What is needed is the exact text of each line in the listing below from the one with "D3: schottky SS14" up to and including the one with "D1: schottky BAT85", and no pictures.

- **Supplied data**
----------

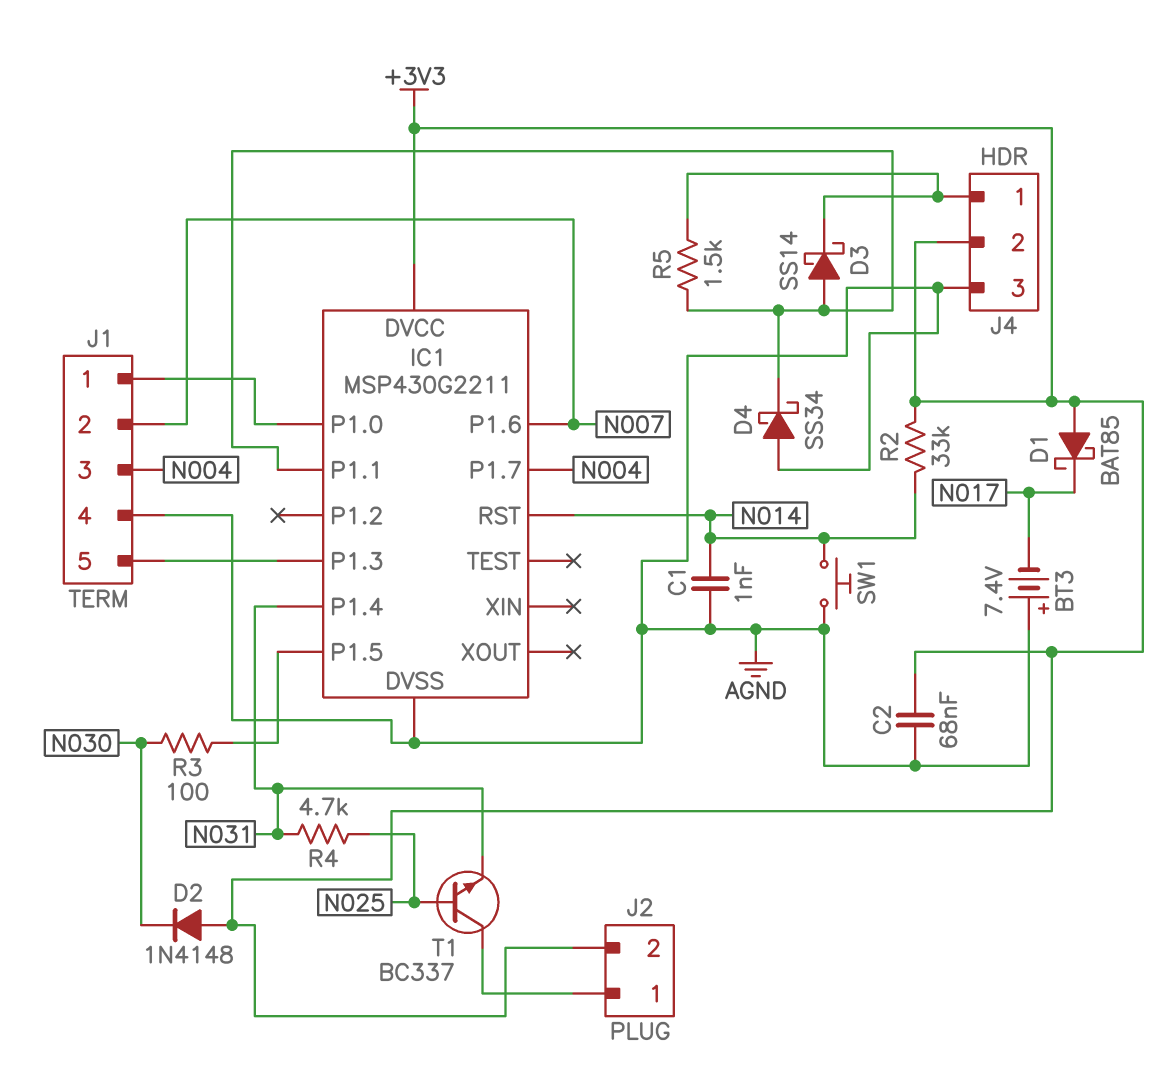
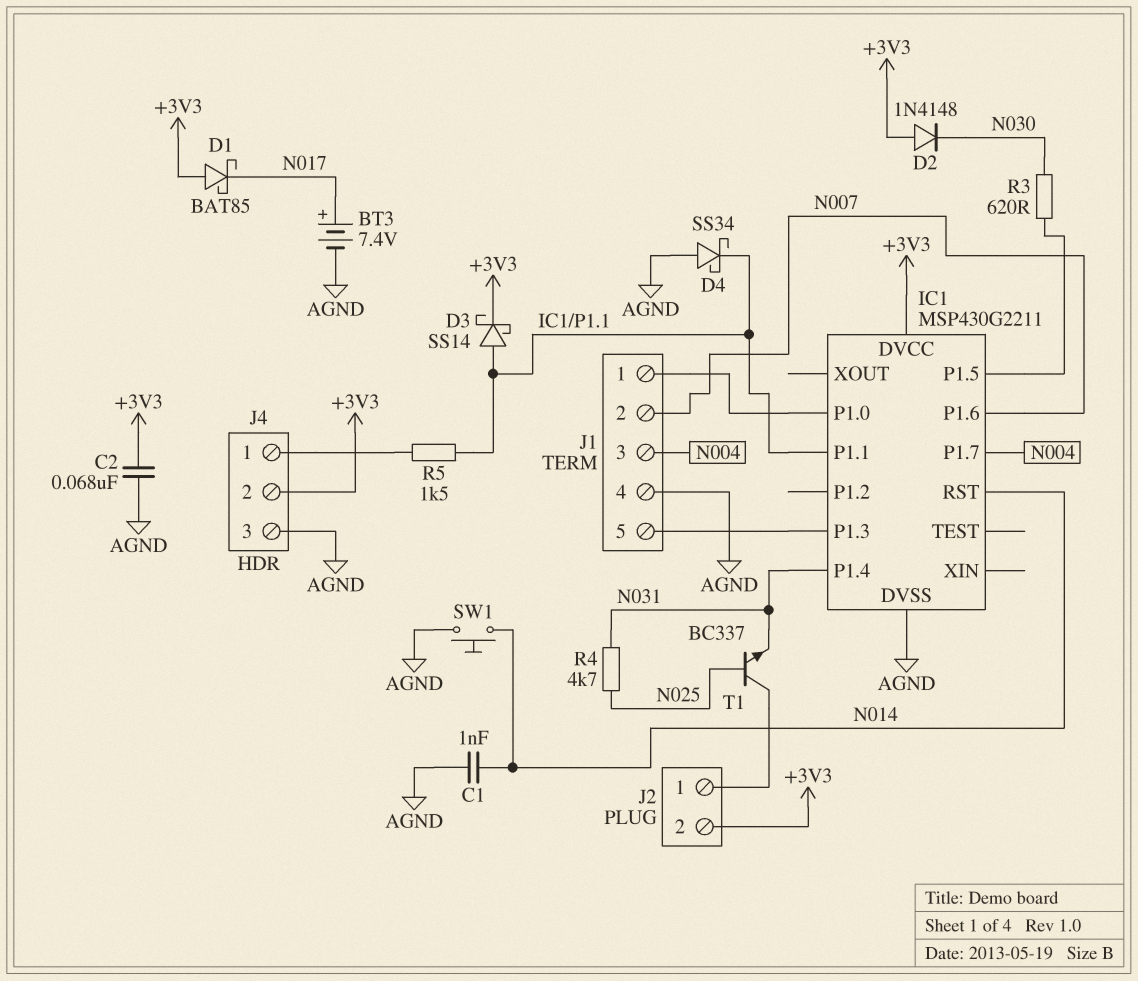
BT3: 7.4V (plus AGND, minus N017) -> 7.4V (plus N017, minus AGND)
D3: schottky SS14 (A IC1/P1.1, K J4/1) -> schottky SS14 (A IC1/P1.1, K +3V3)
R2: 33k (+3V3, N014) -> none
R3: 100 (IC1/P1.5, N030) -> 620 (IC1/P1.5, N030)

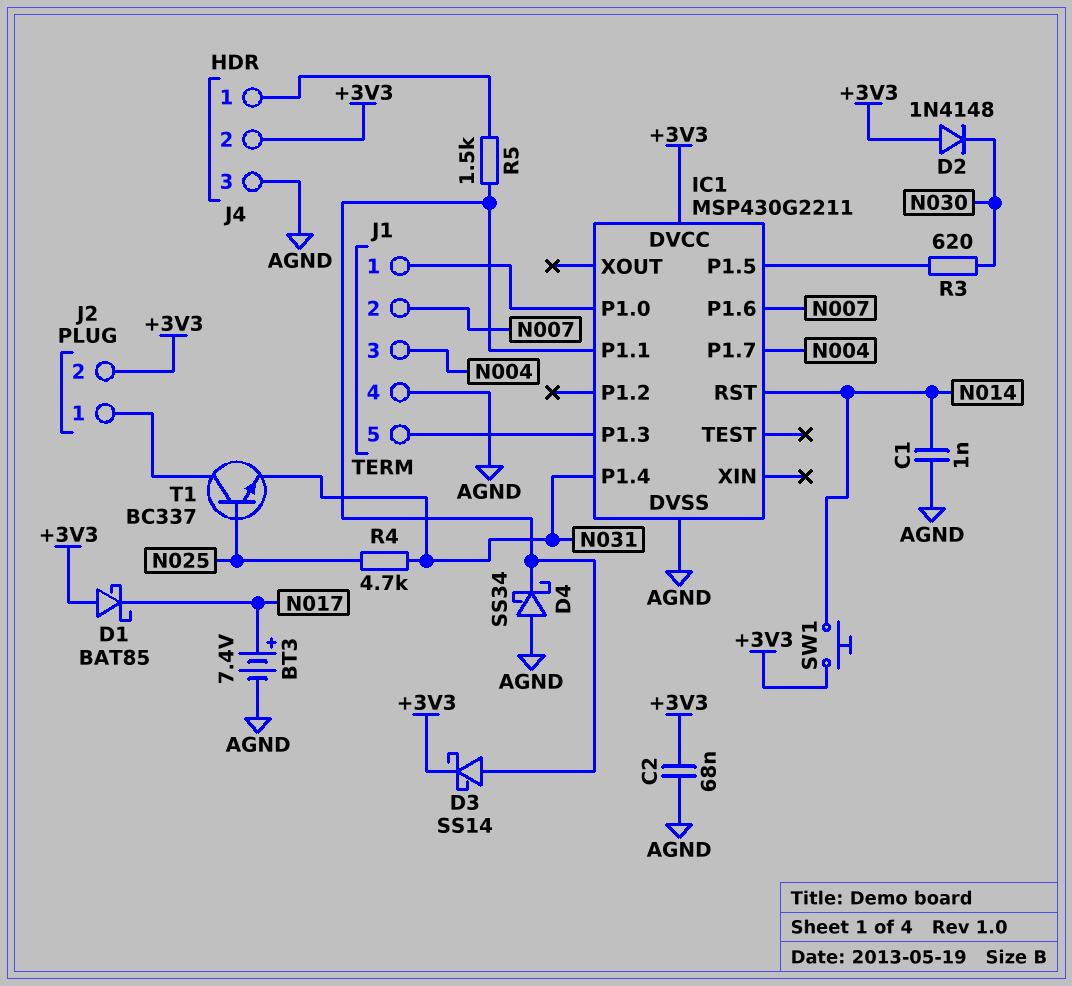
SW1: button (AGND, N014) -> button (+3V3, N014)

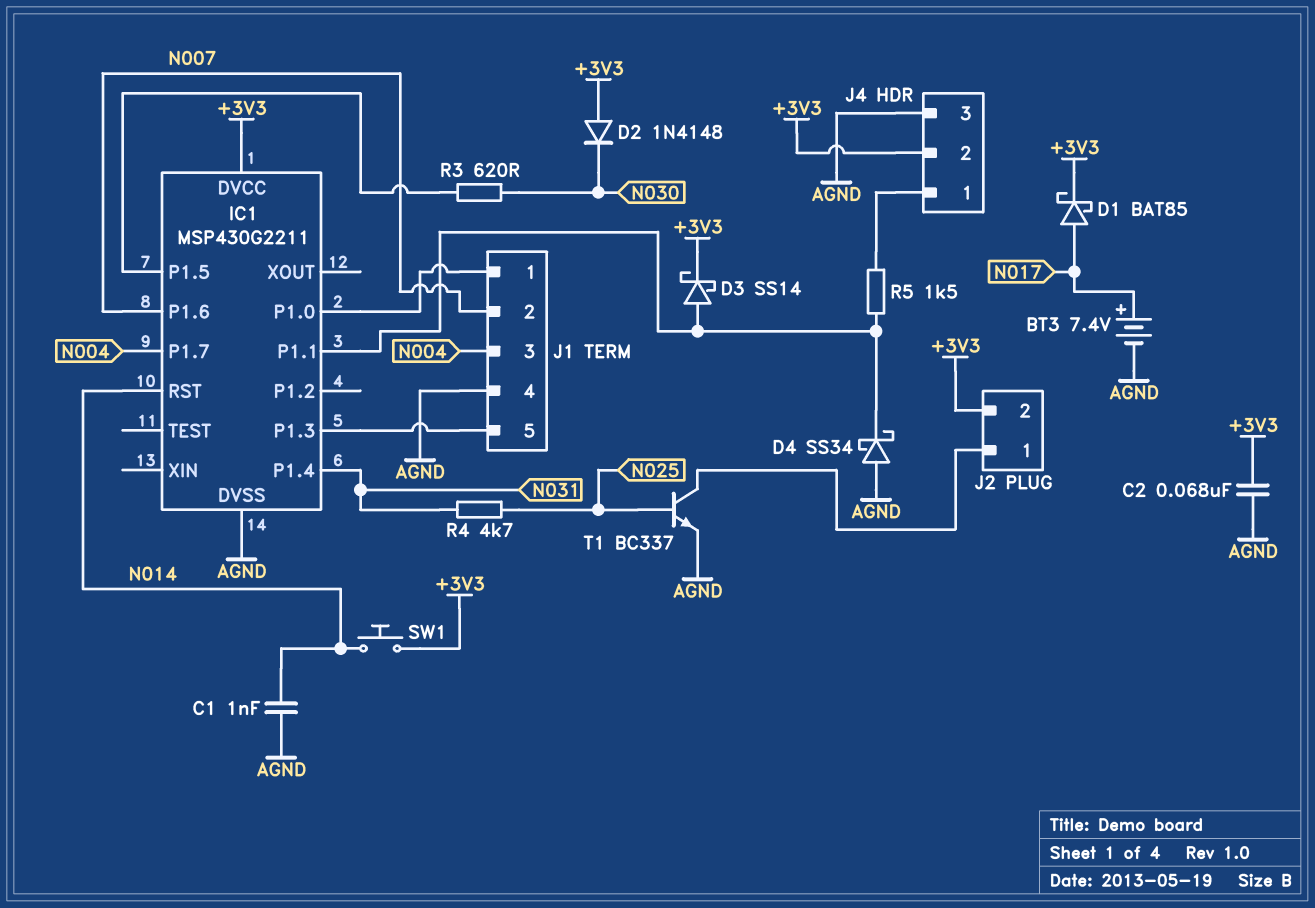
D1: schottky BAT85 (A +3V3, K N017) -> schottky BAT85 (A N017, K +3V3)
T1: NPN BC337 (B N025, C J2/1, E N031) -> NPN BC337 (B N025, C J2/1, E AGND)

----------

- **Result of the task**
D3: schottky SS14 (A IC1/P1.1, K J4/1) -> schottky SS14 (A IC1/P1.1, K +3V3)
R2: 33k (+3V3, N014) -> none
R3: 100 (IC1/P1.5, N030) -> 620 (IC1/P1.5, N030)

SW1: button (AGND, N014) -> button (+3V3, N014)

D1: schottky BAT85 (A +3V3, K N017) -> schottky BAT85 (A N017, K +3V3)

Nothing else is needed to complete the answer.